(DATA LISTING Opens)

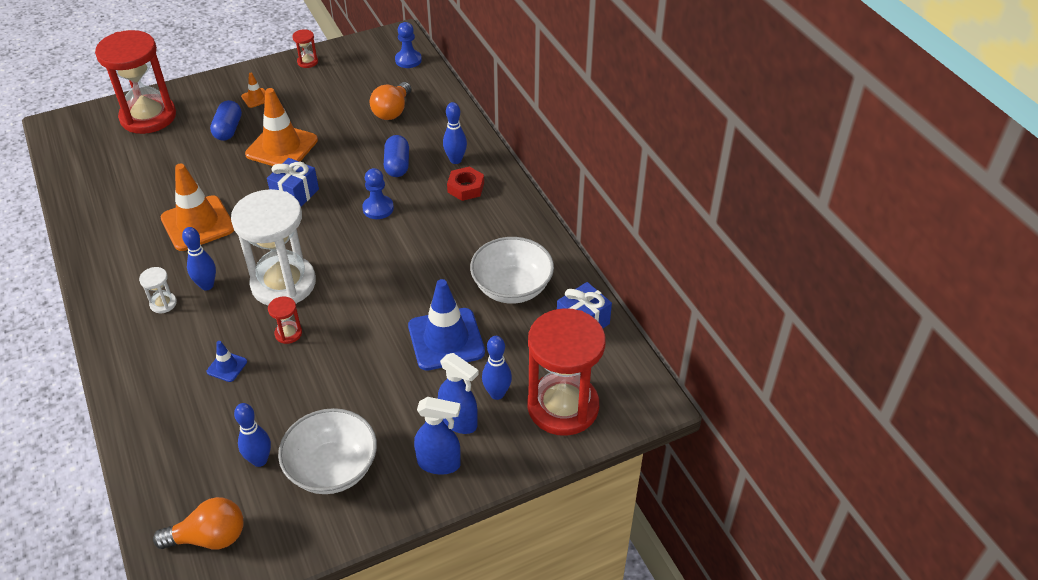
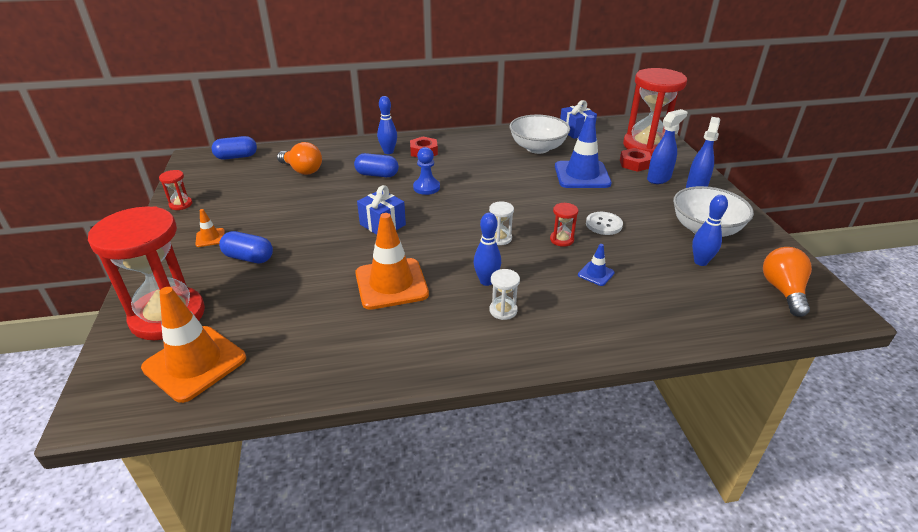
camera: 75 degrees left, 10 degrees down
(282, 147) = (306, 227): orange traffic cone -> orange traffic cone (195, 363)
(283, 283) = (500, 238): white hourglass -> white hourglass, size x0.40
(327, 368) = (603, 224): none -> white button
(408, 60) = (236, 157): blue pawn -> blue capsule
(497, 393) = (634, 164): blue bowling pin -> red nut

(DATA LISTING Closes)

*TASK REQUIREMENTS:* Only an exact, picture-free copy of the entries counts as the answer.

*YOUR RESPONSE:*
camera: 75 degrees left, 10 degrees down
(282, 147) = (306, 227): orange traffic cone -> orange traffic cone (195, 363)
(283, 283) = (500, 238): white hourglass -> white hourglass, size x0.40
(327, 368) = (603, 224): none -> white button
(408, 60) = (236, 157): blue pawn -> blue capsule
(497, 393) = (634, 164): blue bowling pin -> red nut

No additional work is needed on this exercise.